(Extracted data entries)
╭──
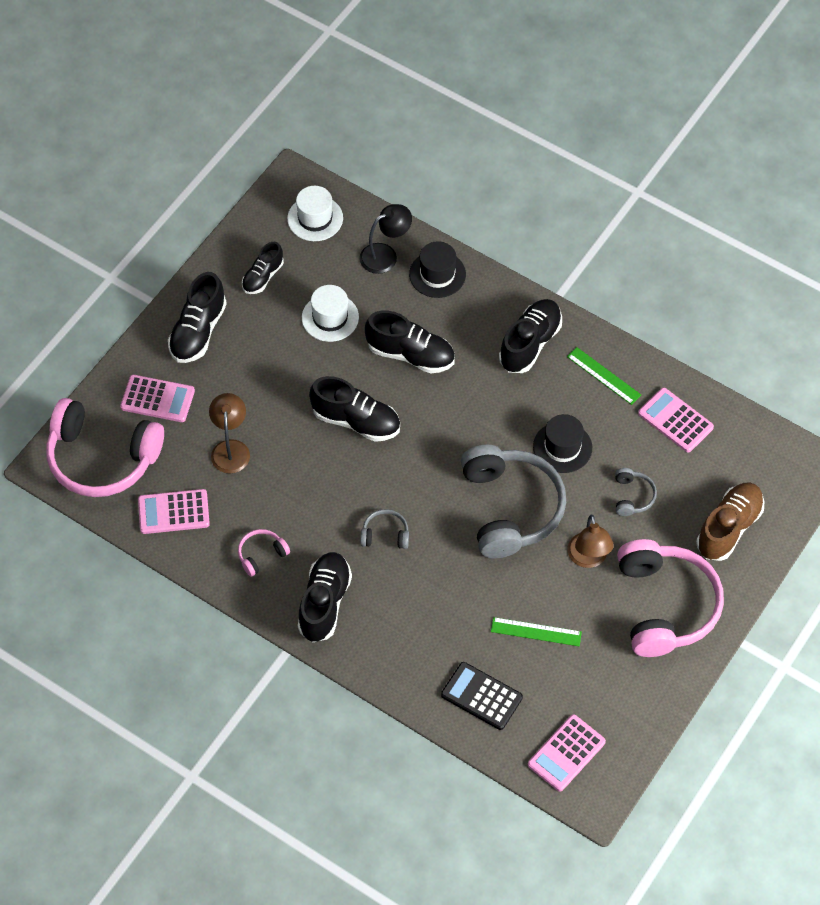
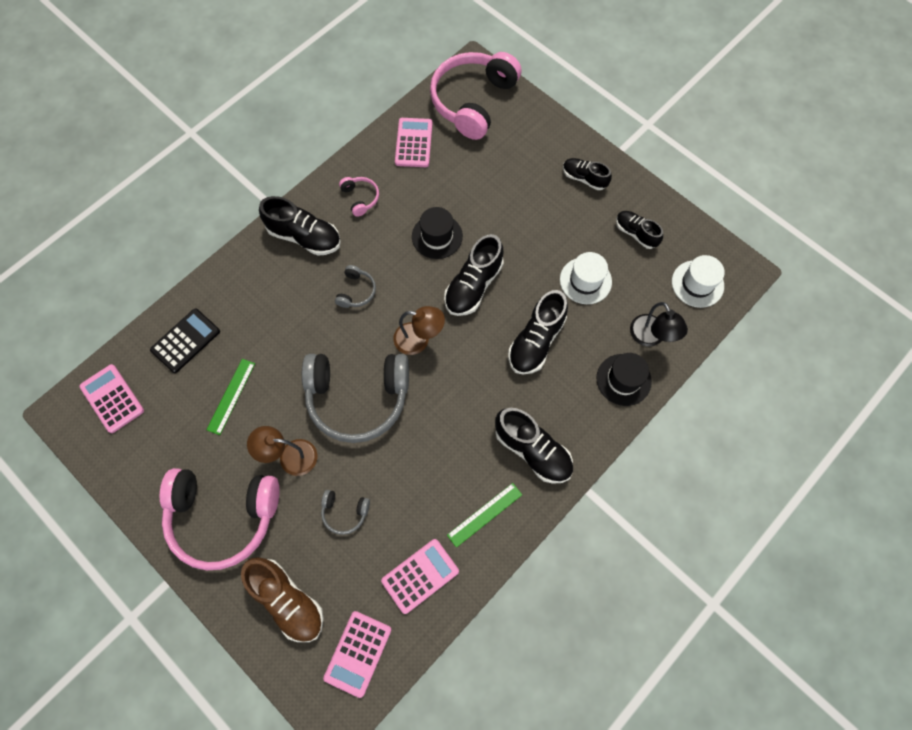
camera: 100 degrees right, 10 degrees up
pink calculator [120,375,195,422] -> pink calculator moved to [323,611,391,698]
black shoe [168,272,227,363] -> black shoe [563,158,612,190], size x0.63
brown lamp [209,393,250,473] -> brown lamp moved to [393,306,445,355]
black hat [533,414,592,473] -> black hat moved to [412,207,463,259]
╰──
[THE PROBLEM]: A verbatim transcription is required of the lines from the one with "black shoe [168,272,227,363]" through the final line of the entries above, and of nothing else.

[YOUR RESPONSE]:
black shoe [168,272,227,363] -> black shoe [563,158,612,190], size x0.63
brown lamp [209,393,250,473] -> brown lamp moved to [393,306,445,355]
black hat [533,414,592,473] -> black hat moved to [412,207,463,259]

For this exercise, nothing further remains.